* [Supplied entries]:
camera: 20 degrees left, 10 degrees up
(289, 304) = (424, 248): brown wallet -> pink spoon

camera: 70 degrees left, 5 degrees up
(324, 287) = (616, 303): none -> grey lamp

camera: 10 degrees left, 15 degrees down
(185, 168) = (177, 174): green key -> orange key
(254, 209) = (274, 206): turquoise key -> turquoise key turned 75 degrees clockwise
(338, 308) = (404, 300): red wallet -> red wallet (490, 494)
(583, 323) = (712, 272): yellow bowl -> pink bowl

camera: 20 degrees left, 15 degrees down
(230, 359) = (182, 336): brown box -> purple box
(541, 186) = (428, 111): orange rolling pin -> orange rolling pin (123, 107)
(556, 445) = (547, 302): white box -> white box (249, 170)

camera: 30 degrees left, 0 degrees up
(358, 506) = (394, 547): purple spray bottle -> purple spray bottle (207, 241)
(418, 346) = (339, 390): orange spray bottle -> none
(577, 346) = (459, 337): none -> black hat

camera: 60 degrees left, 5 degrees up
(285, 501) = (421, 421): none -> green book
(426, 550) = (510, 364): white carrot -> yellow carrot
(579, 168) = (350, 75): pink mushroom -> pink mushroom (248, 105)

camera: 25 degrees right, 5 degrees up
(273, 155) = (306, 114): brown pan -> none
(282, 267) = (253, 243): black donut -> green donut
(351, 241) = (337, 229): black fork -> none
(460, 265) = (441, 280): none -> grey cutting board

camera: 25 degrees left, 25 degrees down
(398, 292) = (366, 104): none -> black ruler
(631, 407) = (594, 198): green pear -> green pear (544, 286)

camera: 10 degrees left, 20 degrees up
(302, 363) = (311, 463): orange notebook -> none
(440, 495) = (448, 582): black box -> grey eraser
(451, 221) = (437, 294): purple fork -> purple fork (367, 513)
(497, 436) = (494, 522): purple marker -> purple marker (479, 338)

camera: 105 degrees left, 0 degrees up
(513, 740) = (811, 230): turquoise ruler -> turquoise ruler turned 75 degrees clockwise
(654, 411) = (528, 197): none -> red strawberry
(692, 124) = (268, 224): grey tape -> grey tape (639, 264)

* [What the task requires]:
Output only the lines from the one with "camera: 25 degrees right, 5 degrees up" through the last line of the entries above; please keep them exact.

* [Solution below]:
camera: 25 degrees right, 5 degrees up
(273, 155) = (306, 114): brown pan -> none
(282, 267) = (253, 243): black donut -> green donut
(351, 241) = (337, 229): black fork -> none
(460, 265) = (441, 280): none -> grey cutting board

camera: 25 degrees left, 25 degrees down
(398, 292) = (366, 104): none -> black ruler
(631, 407) = (594, 198): green pear -> green pear (544, 286)

camera: 10 degrees left, 20 degrees up
(302, 363) = (311, 463): orange notebook -> none
(440, 495) = (448, 582): black box -> grey eraser
(451, 221) = (437, 294): purple fork -> purple fork (367, 513)
(497, 436) = (494, 522): purple marker -> purple marker (479, 338)

camera: 105 degrees left, 0 degrees up
(513, 740) = (811, 230): turquoise ruler -> turquoise ruler turned 75 degrees clockwise
(654, 411) = (528, 197): none -> red strawberry
(692, 124) = (268, 224): grey tape -> grey tape (639, 264)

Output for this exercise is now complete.